- PROBLEM TO WORK ON
Copy out the entries below exactly as they stand, but only from the line containing "R6: 470 (N013, N015) -> 470 (+3V3, N015)" through the line containing "IC11: NAND (in".

- EXCERPTED RECORDS
——————————
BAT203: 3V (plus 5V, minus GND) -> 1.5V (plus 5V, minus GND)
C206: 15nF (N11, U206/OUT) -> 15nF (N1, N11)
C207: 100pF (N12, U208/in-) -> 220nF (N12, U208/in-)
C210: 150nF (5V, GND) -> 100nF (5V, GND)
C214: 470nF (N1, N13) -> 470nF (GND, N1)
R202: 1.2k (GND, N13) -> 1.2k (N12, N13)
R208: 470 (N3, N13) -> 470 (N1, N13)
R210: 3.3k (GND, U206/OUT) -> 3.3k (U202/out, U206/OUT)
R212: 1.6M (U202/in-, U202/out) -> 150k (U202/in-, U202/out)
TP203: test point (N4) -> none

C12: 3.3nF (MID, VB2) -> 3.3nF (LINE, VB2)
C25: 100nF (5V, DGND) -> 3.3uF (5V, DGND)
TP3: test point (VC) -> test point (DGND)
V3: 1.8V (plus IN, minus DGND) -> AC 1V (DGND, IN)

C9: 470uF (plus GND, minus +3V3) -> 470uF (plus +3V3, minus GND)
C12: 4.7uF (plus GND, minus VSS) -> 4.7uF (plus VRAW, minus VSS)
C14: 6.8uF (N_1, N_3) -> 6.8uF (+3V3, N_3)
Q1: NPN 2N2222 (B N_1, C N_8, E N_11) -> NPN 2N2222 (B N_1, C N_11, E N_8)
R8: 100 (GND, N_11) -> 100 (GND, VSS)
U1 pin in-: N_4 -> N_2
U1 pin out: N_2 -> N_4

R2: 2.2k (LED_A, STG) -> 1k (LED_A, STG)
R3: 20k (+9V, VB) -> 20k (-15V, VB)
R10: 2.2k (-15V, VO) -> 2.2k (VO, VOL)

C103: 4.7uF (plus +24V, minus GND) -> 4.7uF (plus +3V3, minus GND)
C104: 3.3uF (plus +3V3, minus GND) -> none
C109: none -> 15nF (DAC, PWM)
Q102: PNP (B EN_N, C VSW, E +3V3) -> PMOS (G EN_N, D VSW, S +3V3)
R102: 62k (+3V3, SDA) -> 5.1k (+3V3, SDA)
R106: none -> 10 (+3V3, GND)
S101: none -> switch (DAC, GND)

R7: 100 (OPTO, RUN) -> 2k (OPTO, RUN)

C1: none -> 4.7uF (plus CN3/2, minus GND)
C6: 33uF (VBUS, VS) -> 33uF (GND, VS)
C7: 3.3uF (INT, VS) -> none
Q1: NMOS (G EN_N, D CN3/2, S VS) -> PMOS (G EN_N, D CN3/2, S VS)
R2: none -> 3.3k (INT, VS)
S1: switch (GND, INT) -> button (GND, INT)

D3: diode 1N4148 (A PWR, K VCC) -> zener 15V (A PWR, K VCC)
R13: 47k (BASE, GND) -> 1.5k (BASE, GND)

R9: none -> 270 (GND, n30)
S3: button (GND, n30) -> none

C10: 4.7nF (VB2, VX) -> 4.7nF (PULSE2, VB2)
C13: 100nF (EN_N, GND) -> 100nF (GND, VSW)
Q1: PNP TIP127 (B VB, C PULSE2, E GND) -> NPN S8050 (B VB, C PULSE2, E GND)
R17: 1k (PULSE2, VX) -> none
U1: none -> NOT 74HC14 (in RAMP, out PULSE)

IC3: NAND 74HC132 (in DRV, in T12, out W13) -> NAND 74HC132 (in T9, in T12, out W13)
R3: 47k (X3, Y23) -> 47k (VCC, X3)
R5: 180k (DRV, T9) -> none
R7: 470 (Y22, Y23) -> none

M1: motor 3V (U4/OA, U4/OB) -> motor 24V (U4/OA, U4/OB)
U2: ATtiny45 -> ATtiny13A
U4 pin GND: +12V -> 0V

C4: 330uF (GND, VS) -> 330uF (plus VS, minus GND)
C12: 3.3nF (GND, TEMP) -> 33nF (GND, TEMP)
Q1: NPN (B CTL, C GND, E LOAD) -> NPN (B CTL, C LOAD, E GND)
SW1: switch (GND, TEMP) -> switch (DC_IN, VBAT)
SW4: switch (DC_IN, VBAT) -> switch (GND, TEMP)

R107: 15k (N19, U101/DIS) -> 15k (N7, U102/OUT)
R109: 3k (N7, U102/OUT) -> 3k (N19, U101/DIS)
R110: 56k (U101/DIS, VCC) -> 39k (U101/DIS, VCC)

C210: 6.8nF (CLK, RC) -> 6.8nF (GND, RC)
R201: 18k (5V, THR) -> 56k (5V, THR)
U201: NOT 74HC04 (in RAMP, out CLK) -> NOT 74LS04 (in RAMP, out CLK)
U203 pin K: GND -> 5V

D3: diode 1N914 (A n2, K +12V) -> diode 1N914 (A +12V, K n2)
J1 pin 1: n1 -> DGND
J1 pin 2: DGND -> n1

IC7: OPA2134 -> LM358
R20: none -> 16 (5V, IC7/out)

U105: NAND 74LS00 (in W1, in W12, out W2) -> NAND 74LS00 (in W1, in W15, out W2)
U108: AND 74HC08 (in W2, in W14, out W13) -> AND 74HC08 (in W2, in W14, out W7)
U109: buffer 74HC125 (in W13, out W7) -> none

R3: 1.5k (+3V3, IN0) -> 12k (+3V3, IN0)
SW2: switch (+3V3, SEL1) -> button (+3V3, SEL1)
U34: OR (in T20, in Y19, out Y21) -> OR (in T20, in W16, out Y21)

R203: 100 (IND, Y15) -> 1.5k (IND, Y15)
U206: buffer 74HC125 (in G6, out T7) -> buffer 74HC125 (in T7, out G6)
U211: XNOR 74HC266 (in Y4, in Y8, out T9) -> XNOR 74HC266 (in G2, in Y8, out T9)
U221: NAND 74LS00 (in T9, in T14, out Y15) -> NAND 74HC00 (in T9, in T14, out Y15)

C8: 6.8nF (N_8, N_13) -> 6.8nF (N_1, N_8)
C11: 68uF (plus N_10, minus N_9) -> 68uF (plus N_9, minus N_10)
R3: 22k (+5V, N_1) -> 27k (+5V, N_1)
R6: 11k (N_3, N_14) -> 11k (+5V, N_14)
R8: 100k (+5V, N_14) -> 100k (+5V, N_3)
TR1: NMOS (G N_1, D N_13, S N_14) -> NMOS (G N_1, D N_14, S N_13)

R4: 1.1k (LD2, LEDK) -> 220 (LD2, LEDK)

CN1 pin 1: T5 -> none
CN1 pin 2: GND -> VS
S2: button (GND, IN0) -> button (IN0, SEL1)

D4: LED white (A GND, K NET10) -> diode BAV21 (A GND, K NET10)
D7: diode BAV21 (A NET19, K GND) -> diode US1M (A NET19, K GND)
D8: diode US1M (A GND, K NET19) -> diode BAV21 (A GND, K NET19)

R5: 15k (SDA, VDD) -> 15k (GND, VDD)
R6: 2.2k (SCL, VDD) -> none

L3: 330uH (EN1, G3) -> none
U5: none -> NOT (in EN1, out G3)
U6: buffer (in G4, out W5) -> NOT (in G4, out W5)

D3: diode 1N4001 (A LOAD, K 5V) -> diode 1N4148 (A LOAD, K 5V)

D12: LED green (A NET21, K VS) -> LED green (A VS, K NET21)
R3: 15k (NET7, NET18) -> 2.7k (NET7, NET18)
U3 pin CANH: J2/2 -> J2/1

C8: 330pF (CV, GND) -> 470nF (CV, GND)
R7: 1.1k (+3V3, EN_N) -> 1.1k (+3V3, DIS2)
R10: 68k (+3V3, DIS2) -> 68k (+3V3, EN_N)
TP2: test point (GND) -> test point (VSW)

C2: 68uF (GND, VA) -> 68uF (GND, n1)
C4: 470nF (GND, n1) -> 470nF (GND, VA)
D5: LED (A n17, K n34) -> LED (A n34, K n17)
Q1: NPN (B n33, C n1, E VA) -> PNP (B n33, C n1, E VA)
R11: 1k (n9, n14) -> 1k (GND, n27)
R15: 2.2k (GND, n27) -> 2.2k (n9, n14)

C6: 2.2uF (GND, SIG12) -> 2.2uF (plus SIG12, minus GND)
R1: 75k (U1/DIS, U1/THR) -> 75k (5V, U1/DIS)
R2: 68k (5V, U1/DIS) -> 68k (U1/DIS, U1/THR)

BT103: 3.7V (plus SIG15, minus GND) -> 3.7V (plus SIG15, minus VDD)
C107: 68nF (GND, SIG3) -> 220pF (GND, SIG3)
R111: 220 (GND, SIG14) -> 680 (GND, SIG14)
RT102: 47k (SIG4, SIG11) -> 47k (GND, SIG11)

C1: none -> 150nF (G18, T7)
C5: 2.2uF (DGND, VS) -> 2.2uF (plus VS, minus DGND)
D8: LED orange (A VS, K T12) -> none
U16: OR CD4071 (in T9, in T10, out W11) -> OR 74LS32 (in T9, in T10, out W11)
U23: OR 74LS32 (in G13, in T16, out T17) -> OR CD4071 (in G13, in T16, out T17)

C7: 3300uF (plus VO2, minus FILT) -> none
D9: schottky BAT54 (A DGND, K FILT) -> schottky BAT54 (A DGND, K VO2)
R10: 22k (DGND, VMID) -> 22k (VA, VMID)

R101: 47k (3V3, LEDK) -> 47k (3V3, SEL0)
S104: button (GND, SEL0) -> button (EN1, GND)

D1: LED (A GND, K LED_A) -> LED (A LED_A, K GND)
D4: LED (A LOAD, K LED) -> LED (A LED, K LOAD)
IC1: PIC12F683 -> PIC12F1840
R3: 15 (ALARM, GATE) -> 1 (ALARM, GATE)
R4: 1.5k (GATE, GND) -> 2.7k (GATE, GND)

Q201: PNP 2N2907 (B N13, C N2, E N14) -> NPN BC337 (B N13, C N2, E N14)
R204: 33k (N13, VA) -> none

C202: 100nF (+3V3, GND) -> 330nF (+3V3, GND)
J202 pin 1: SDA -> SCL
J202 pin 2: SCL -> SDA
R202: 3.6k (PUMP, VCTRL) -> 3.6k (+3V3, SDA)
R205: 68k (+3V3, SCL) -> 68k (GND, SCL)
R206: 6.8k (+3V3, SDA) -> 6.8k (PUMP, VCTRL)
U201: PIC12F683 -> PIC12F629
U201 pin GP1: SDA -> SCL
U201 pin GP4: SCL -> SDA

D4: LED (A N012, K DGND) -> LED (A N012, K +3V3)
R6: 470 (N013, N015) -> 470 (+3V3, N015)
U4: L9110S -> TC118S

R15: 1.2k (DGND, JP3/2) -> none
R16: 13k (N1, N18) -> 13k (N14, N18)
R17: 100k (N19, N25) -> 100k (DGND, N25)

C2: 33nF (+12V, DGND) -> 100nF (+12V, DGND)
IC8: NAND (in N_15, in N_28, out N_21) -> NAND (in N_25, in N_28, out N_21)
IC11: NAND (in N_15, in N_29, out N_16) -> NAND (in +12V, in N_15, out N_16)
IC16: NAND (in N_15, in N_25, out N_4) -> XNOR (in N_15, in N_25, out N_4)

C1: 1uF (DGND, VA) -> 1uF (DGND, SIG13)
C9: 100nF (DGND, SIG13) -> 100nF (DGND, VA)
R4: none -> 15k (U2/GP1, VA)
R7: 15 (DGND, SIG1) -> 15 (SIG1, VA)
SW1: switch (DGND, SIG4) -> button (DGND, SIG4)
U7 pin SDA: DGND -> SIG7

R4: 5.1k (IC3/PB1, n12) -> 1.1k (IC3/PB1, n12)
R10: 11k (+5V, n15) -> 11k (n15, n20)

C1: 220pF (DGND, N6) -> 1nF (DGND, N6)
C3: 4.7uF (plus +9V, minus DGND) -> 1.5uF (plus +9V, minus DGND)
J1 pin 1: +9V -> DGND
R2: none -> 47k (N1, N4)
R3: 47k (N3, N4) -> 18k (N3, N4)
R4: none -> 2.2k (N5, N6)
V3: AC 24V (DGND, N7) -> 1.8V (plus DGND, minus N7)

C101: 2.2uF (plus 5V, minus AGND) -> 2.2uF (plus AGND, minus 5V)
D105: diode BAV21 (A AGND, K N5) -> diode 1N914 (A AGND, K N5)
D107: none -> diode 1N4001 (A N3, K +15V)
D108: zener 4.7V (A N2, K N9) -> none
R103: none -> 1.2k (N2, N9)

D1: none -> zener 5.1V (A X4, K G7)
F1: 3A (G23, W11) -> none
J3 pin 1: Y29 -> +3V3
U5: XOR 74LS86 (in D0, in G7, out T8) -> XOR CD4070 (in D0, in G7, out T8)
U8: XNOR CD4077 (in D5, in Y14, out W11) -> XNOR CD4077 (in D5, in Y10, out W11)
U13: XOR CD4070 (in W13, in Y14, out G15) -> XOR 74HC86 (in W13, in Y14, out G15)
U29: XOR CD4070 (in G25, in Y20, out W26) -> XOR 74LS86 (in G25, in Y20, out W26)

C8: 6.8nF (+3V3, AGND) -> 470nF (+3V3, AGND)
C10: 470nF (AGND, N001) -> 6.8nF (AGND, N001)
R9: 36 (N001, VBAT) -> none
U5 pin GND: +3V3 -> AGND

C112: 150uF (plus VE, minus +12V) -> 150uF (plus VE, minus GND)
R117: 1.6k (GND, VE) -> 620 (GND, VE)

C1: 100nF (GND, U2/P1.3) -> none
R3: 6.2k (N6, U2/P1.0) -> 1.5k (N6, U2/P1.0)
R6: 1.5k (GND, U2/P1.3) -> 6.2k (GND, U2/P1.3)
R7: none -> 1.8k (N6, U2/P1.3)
——————————
- RESPONSE BELOW
R6: 470 (N013, N015) -> 470 (+3V3, N015)
U4: L9110S -> TC118S

R15: 1.2k (DGND, JP3/2) -> none
R16: 13k (N1, N18) -> 13k (N14, N18)
R17: 100k (N19, N25) -> 100k (DGND, N25)

C2: 33nF (+12V, DGND) -> 100nF (+12V, DGND)
IC8: NAND (in N_15, in N_28, out N_21) -> NAND (in N_25, in N_28, out N_21)
IC11: NAND (in N_15, in N_29, out N_16) -> NAND (in +12V, in N_15, out N_16)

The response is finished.